====== Information provided ======

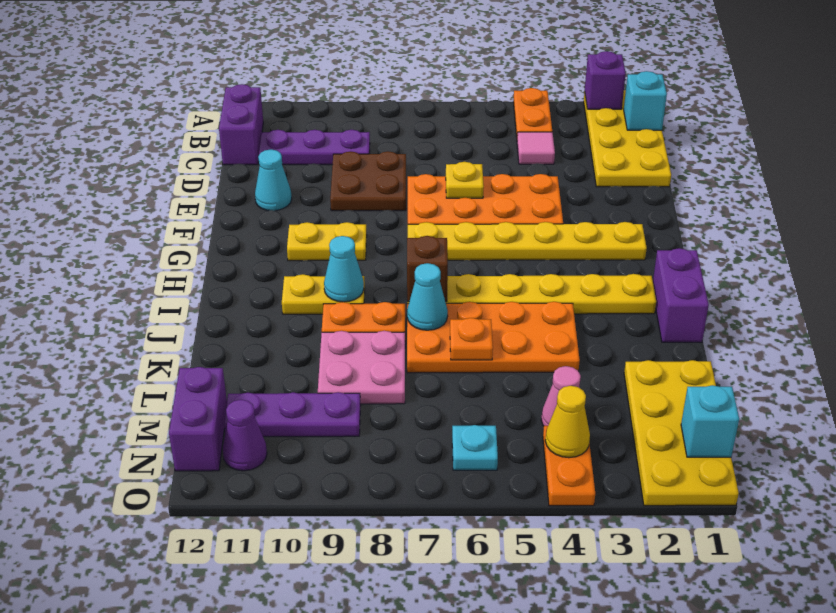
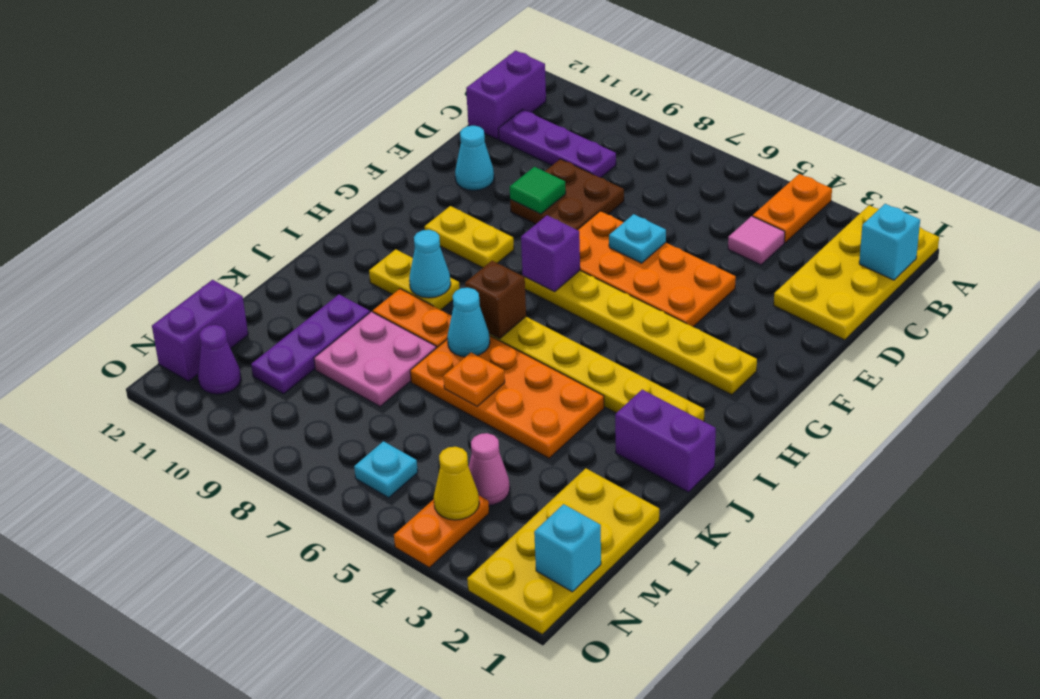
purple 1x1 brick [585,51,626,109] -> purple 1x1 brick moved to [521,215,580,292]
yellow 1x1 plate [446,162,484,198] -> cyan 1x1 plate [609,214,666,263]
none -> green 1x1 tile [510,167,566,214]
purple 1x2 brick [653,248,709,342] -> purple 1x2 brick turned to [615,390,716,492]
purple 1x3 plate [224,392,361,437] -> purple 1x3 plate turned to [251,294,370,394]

======

## [Exercise goal]
Excluding the pictures, transcribe each entry above word for word.

## [Written response]
purple 1x1 brick [585,51,626,109] -> purple 1x1 brick moved to [521,215,580,292]
yellow 1x1 plate [446,162,484,198] -> cyan 1x1 plate [609,214,666,263]
none -> green 1x1 tile [510,167,566,214]
purple 1x2 brick [653,248,709,342] -> purple 1x2 brick turned to [615,390,716,492]
purple 1x3 plate [224,392,361,437] -> purple 1x3 plate turned to [251,294,370,394]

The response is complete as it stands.